Take each line from the entries that holds "none" and copy it out.

-- SOURCE DATA follows --

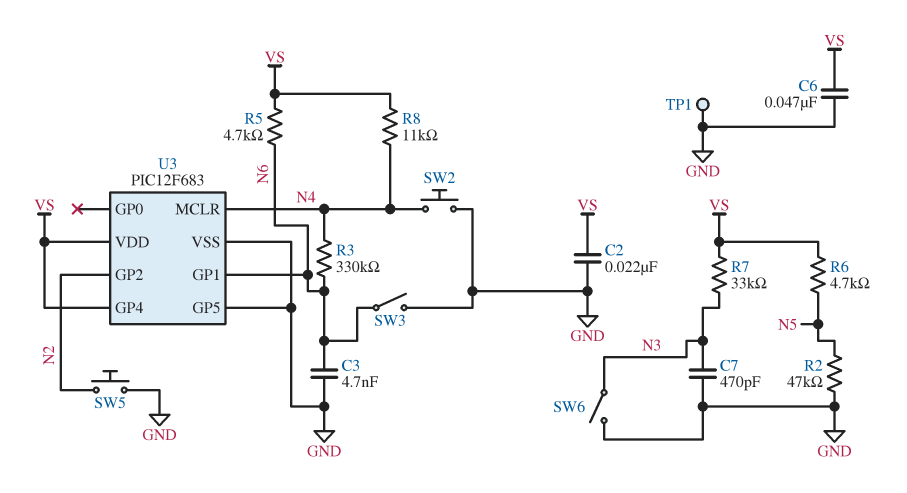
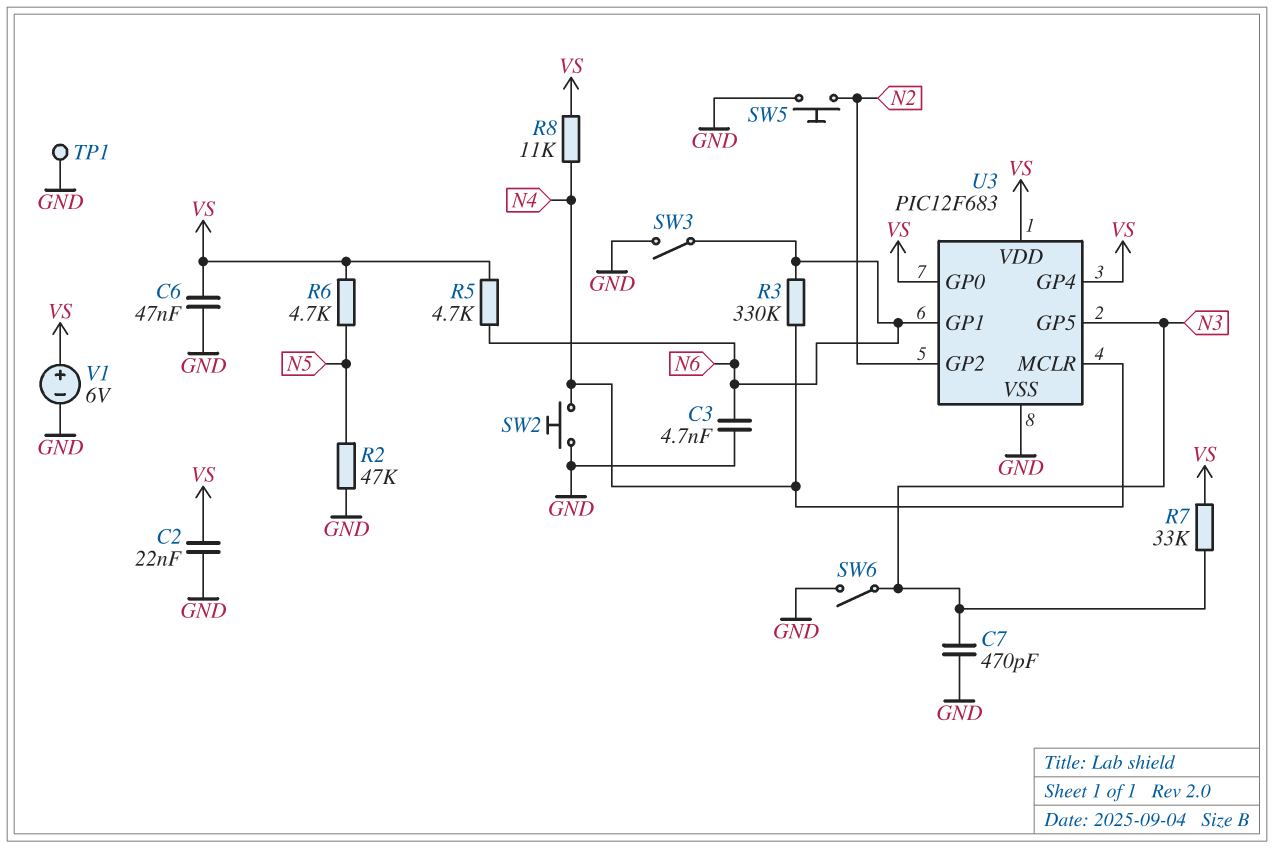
U3 pin GP0: none -> VS
U3 pin GP5: GND -> N3
V1: none -> 6V (plus VS, minus GND)

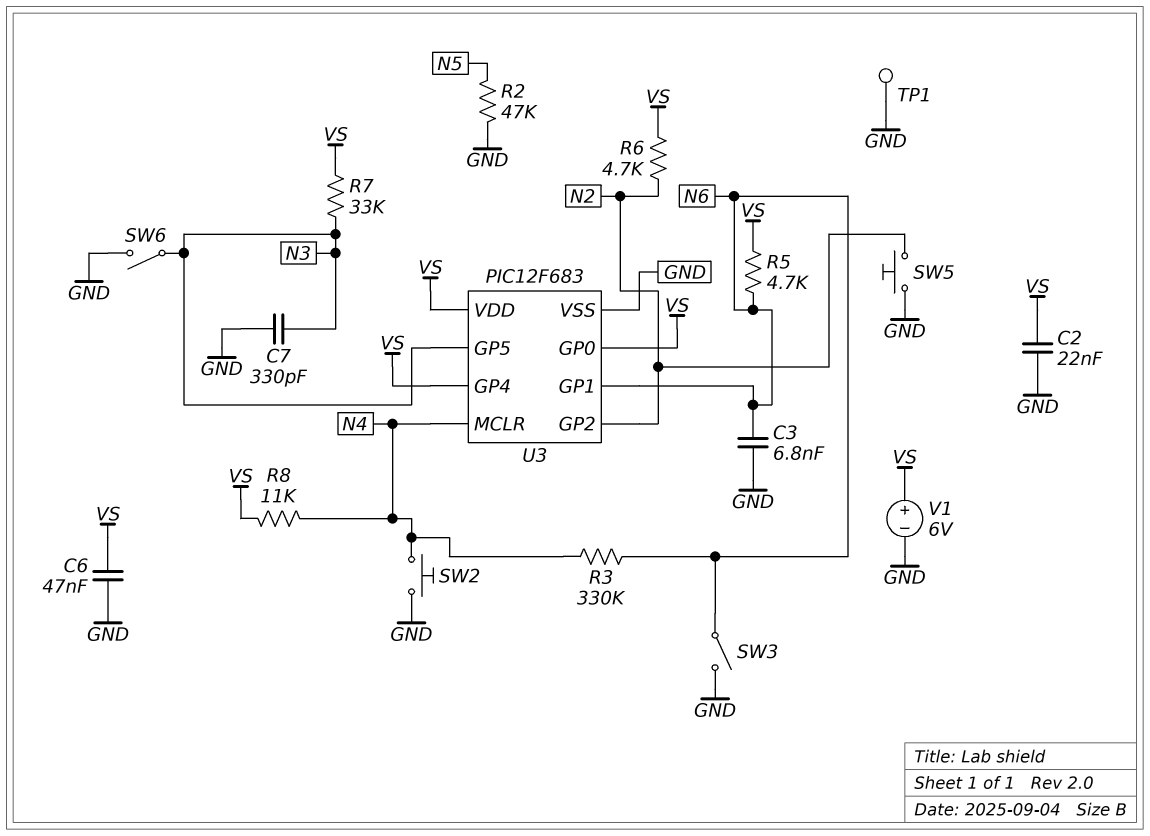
C3: 4.7nF (GND, N6) -> 6.8nF (GND, N6)
C7: 470pF (GND, N3) -> 330pF (GND, N3)
R6: 4.7k (N5, VS) -> 4.7k (N2, VS)

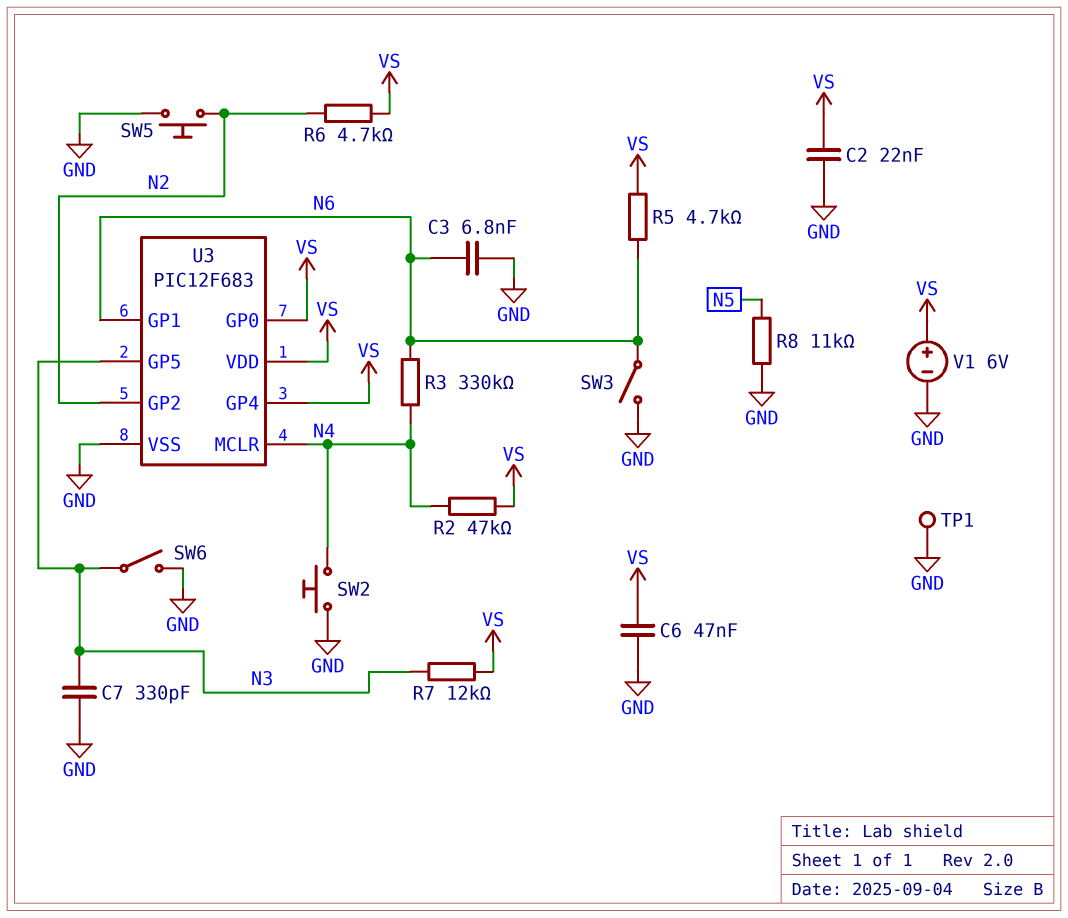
R2: 47k (GND, N5) -> 47k (N4, VS)
R7: 33k (N3, VS) -> 12k (N3, VS)
R8: 11k (N4, VS) -> 11k (GND, N5)

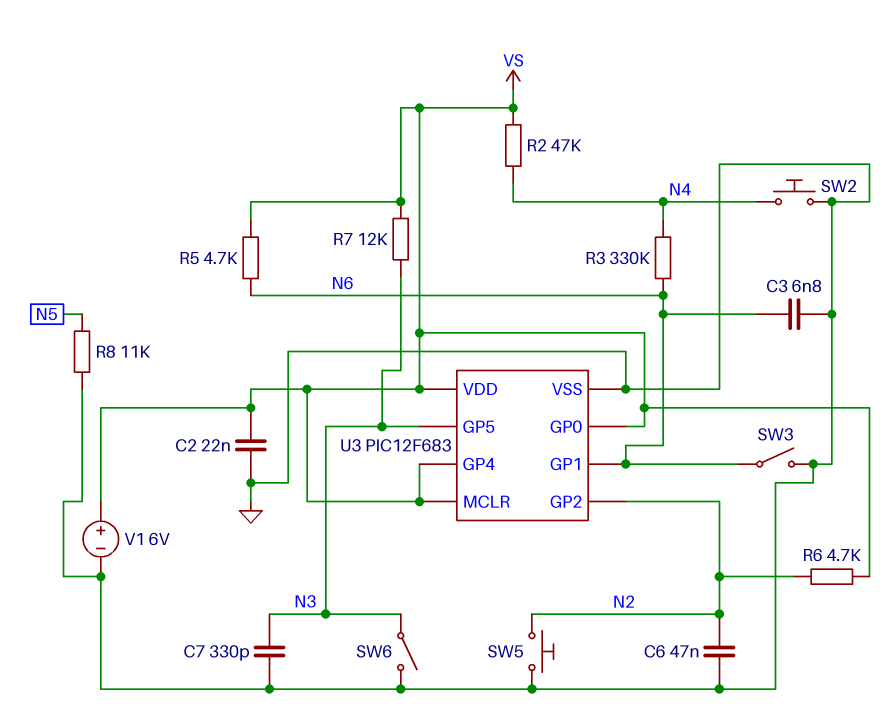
C6: 47nF (GND, VS) -> 47nF (GND, N2)
TP1: test point (GND) -> none
U3 pin MCLR: N4 -> VS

-- SOURCE DATA concluded --

** ANSWER BELOW **
U3 pin GP0: none -> VS
V1: none -> 6V (plus VS, minus GND)
TP1: test point (GND) -> none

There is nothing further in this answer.